Task input below:

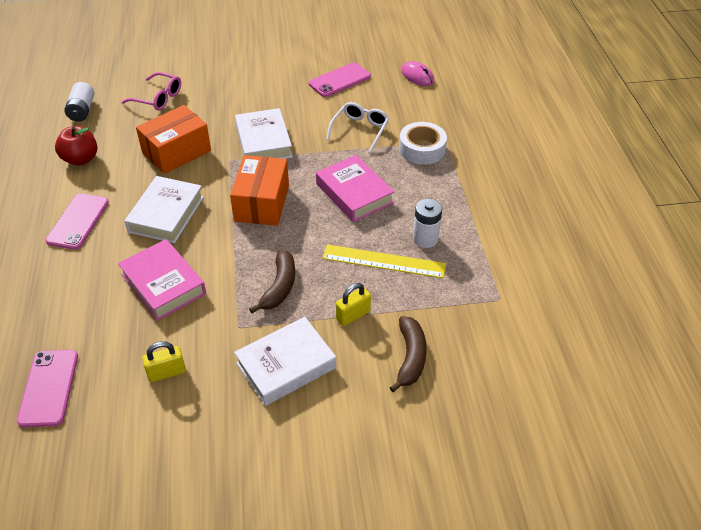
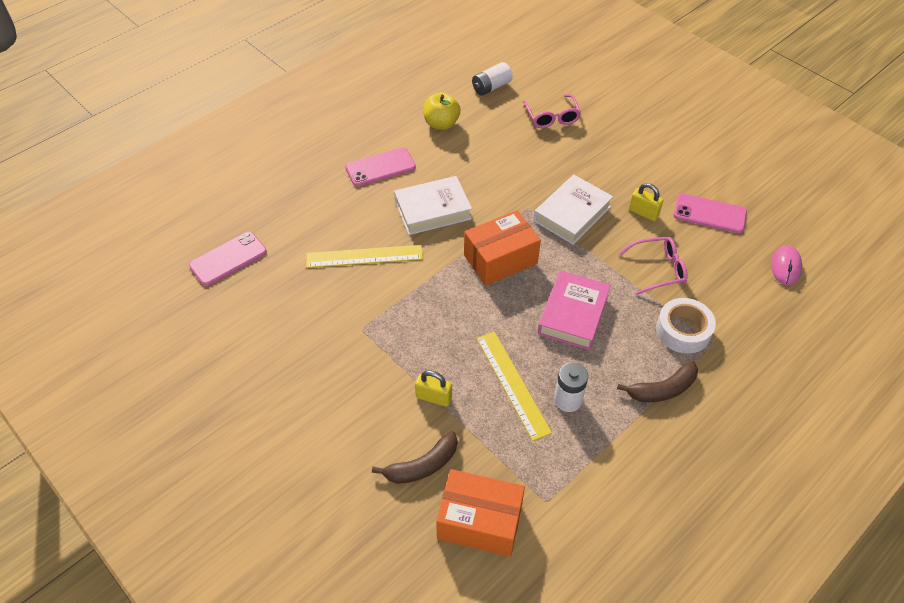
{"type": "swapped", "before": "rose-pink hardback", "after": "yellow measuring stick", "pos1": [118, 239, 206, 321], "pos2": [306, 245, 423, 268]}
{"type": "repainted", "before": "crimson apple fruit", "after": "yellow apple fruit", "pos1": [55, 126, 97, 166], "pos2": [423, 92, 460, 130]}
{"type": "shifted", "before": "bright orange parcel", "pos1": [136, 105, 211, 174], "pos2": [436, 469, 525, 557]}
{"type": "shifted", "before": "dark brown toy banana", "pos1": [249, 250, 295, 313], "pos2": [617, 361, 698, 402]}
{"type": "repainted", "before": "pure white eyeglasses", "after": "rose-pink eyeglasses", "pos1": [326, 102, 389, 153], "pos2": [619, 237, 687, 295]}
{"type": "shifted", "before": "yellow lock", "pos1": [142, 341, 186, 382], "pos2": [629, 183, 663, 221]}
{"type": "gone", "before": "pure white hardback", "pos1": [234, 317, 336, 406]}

End of Task input.

Task statement: All records above are to be repeated exactly, with the images left out.

Task answer:
{"type": "swapped", "before": "rose-pink hardback", "after": "yellow measuring stick", "pos1": [118, 239, 206, 321], "pos2": [306, 245, 423, 268]}
{"type": "repainted", "before": "crimson apple fruit", "after": "yellow apple fruit", "pos1": [55, 126, 97, 166], "pos2": [423, 92, 460, 130]}
{"type": "shifted", "before": "bright orange parcel", "pos1": [136, 105, 211, 174], "pos2": [436, 469, 525, 557]}
{"type": "shifted", "before": "dark brown toy banana", "pos1": [249, 250, 295, 313], "pos2": [617, 361, 698, 402]}
{"type": "repainted", "before": "pure white eyeglasses", "after": "rose-pink eyeglasses", "pos1": [326, 102, 389, 153], "pos2": [619, 237, 687, 295]}
{"type": "shifted", "before": "yellow lock", "pos1": [142, 341, 186, 382], "pos2": [629, 183, 663, 221]}
{"type": "gone", "before": "pure white hardback", "pos1": [234, 317, 336, 406]}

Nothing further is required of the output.